◆ About this task ◆
Go through the listing below and output exactly the line with "purple brick D13", the line with "none -> cyan brick G1 level 1", and each line between; omit the rest.

◆ The input ◆
::::

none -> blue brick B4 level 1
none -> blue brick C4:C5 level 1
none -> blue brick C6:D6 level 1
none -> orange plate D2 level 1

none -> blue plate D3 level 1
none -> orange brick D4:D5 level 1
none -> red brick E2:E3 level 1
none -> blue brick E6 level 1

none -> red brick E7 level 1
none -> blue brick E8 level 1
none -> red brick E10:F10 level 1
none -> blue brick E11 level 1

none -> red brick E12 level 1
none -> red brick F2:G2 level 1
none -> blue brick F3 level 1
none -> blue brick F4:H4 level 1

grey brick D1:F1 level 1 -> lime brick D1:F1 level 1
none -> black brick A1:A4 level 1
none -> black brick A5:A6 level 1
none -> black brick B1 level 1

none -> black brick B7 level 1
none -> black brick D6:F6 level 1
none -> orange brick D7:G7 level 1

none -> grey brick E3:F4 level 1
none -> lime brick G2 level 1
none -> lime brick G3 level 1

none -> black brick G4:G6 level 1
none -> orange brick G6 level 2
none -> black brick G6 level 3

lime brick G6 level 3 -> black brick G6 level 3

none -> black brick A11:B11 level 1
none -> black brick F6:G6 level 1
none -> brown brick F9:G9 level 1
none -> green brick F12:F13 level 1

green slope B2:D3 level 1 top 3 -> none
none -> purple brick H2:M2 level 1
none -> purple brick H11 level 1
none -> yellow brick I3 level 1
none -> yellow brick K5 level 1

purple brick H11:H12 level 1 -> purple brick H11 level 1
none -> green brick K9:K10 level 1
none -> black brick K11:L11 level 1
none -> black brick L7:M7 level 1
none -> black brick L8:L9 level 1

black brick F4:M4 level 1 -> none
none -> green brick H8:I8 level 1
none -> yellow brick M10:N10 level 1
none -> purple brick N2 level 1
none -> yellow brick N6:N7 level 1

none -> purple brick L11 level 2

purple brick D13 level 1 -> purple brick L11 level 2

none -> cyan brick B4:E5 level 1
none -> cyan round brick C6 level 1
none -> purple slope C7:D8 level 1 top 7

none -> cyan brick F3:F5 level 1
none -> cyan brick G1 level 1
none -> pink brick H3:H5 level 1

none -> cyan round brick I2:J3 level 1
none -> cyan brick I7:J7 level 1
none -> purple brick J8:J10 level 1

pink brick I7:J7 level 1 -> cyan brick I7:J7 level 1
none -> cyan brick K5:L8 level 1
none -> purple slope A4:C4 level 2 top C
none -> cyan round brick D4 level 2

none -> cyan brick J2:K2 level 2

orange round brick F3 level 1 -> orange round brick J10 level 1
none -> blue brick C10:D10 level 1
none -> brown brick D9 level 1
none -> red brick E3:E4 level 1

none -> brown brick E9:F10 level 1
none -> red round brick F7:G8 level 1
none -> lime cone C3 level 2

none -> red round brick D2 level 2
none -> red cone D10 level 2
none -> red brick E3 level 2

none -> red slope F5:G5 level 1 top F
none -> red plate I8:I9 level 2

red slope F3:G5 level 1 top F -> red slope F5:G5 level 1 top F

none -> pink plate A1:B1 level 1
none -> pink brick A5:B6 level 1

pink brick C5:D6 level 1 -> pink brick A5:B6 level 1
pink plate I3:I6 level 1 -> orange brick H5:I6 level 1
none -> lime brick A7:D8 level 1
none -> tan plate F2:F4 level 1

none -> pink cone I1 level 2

::::

◆ Written response ◆
purple brick D13 level 1 -> purple brick L11 level 2

none -> cyan brick B4:E5 level 1
none -> cyan round brick C6 level 1
none -> purple slope C7:D8 level 1 top 7

none -> cyan brick F3:F5 level 1
none -> cyan brick G1 level 1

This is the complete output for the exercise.